- _Raw data_:
----------
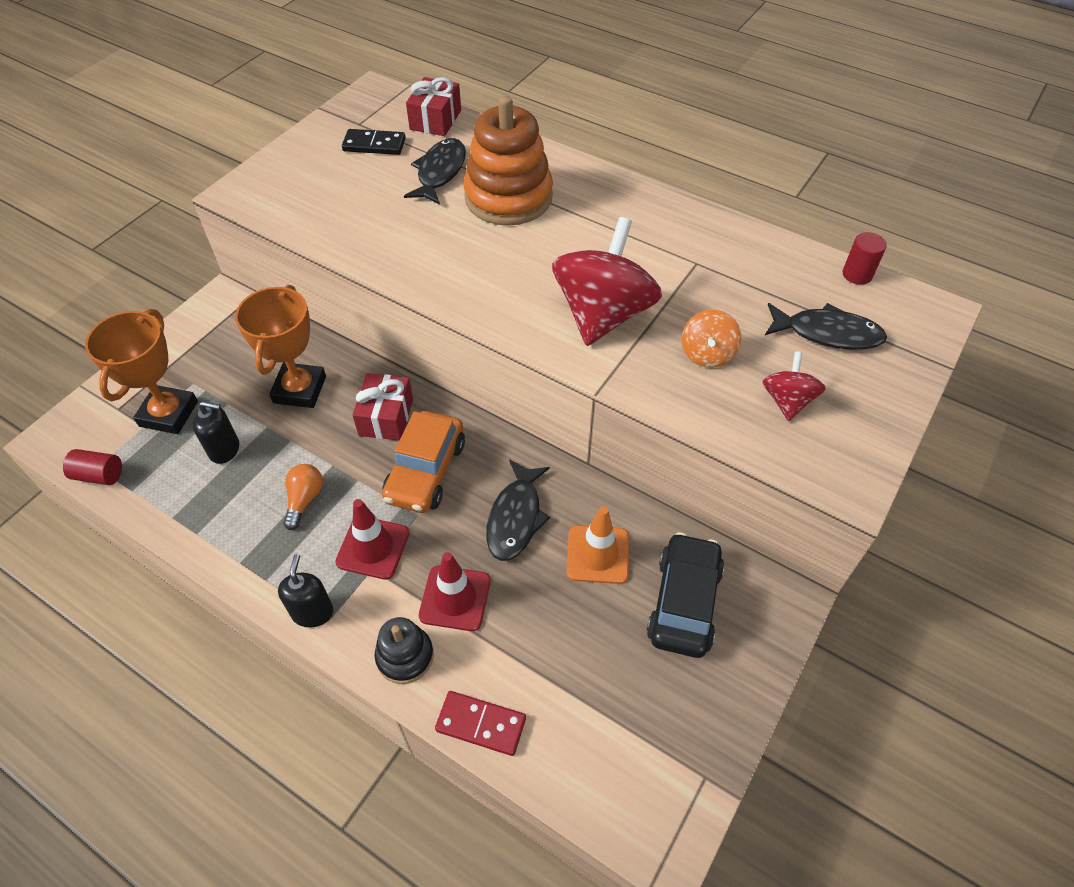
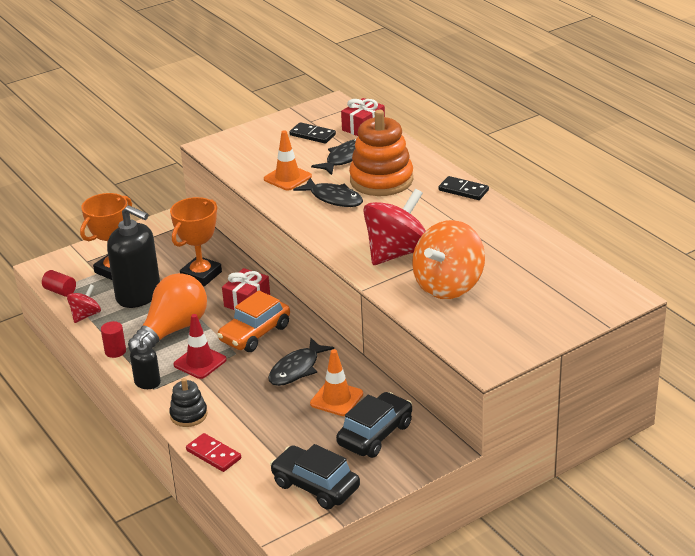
camera: 25 degrees right, 20 degrees down
black soap dispenser [193,401,239,464] -> black soap dispenser [107,205,160,308], size x2.02
orange light bulb [283,464,323,530] -> orange light bulb [128,273,207,352], size x2.24
red traffic cone [419,552,491,631] -> none
orange spinning top [682,309,741,368] -> orange spinning top [412,220,485,299], size x1.99
red spinning top [762,351,826,421] -> red spinning top moved to [67,284,101,323]
black fish [765,303,887,350] -> black fish moved to [293,178,363,207]
red cylinder [843,232,887,285] -> red cylinder moved to [101,321,126,358]
none -> orange traffic cone [264,130,312,191]
none -> black car [270,444,360,510]
none -> black domino [439,176,489,200]

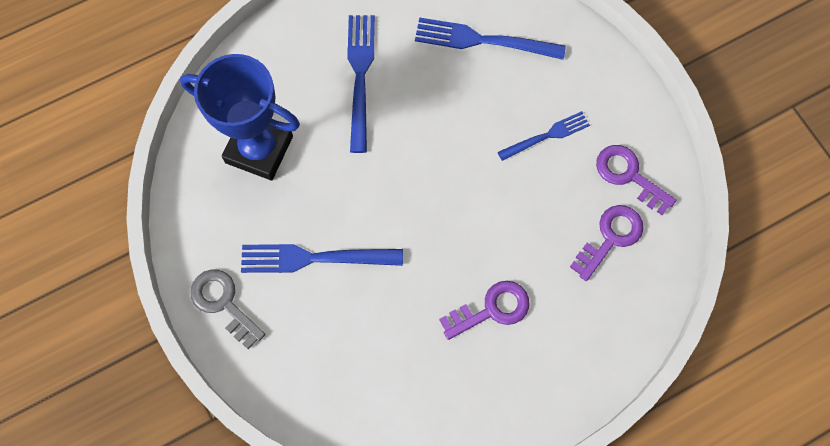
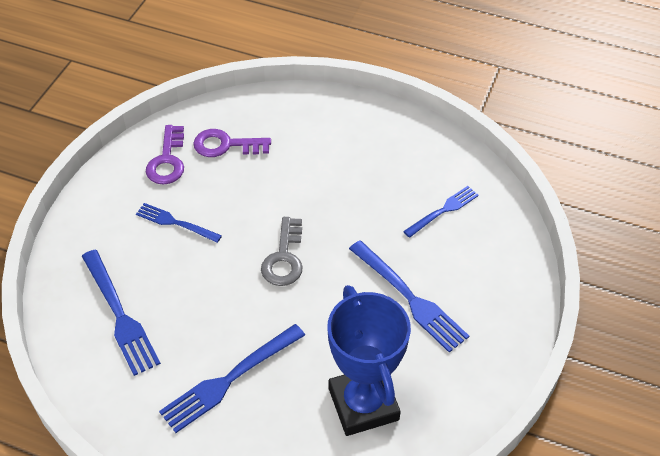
camera: 130 degrees left, 20 degrees down
grey key [190,269,265,349] -> grey key moved to [261,217,303,286]
purple key [439,281,529,340] -> none
none -> blue fork [403,186,479,238]

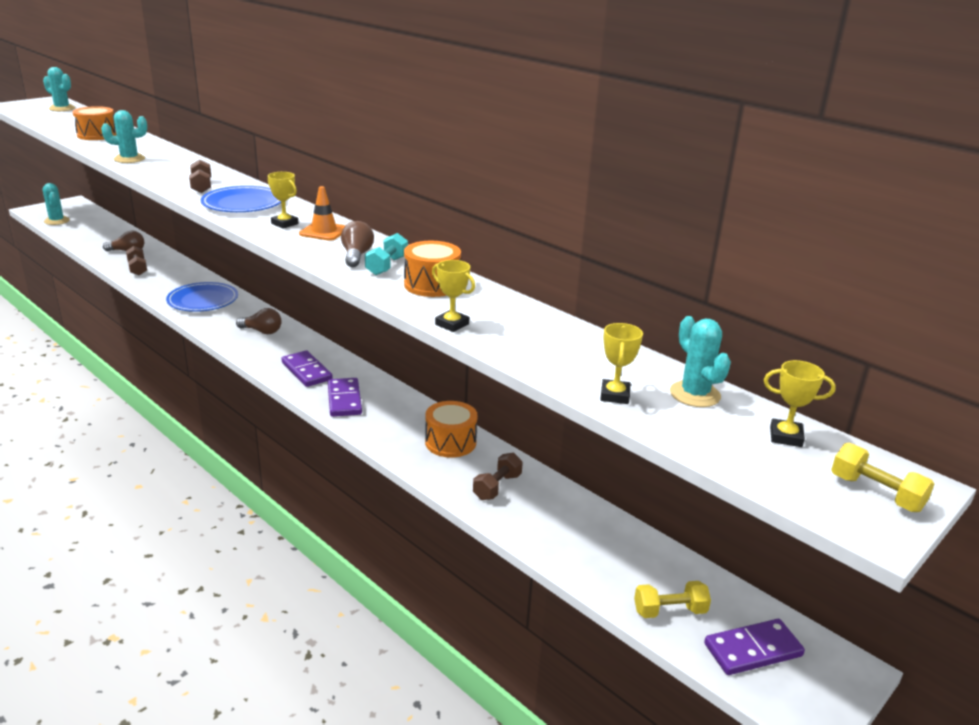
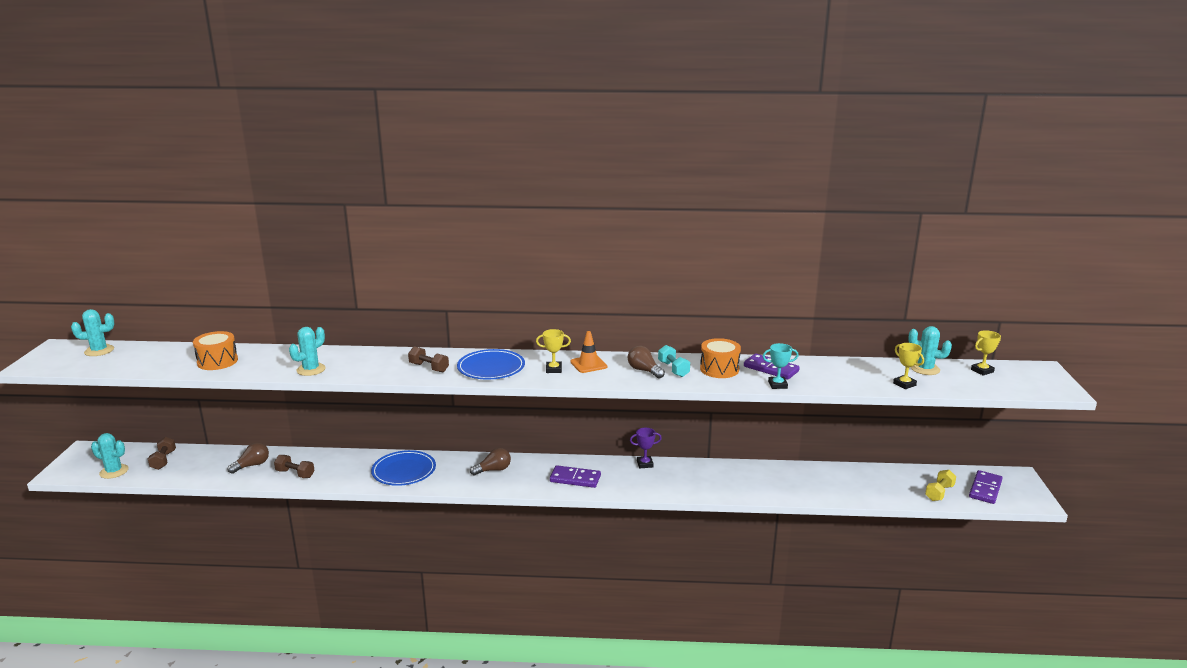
camera: 40 degrees left, 5 degrees down
purple domino [328,378,362,417] -> purple domino moved to [744,353,800,380]
orange drum [425,401,478,458] -> none
yellow trophy [432,260,475,332] -> turquoise trophy [763,343,799,389]
brown dumbbell [473,453,523,500] -> brown dumbbell moved to [148,437,176,470]
yellow dumbbell [831,443,934,512] -> none
none -> purple trophy [630,428,662,468]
----------
Everything from the line containing "red traffic cone [419,552,491,631] -> none" through the final line of the material must be set down exactly, except the pictures.

red traffic cone [419,552,491,631] -> none
orange spinning top [682,309,741,368] -> orange spinning top [412,220,485,299], size x1.99
red spinning top [762,351,826,421] -> red spinning top moved to [67,284,101,323]
black fish [765,303,887,350] -> black fish moved to [293,178,363,207]
red cylinder [843,232,887,285] -> red cylinder moved to [101,321,126,358]
none -> orange traffic cone [264,130,312,191]
none -> black car [270,444,360,510]
none -> black domino [439,176,489,200]

camera: 130 degrees left, 20 degrees down
grey key [190,269,265,349] -> grey key moved to [261,217,303,286]
purple key [439,281,529,340] -> none
none -> blue fork [403,186,479,238]

camera: 40 degrees left, 5 degrees down
purple domino [328,378,362,417] -> purple domino moved to [744,353,800,380]
orange drum [425,401,478,458] -> none
yellow trophy [432,260,475,332] -> turquoise trophy [763,343,799,389]
brown dumbbell [473,453,523,500] -> brown dumbbell moved to [148,437,176,470]
yellow dumbbell [831,443,934,512] -> none
none -> purple trophy [630,428,662,468]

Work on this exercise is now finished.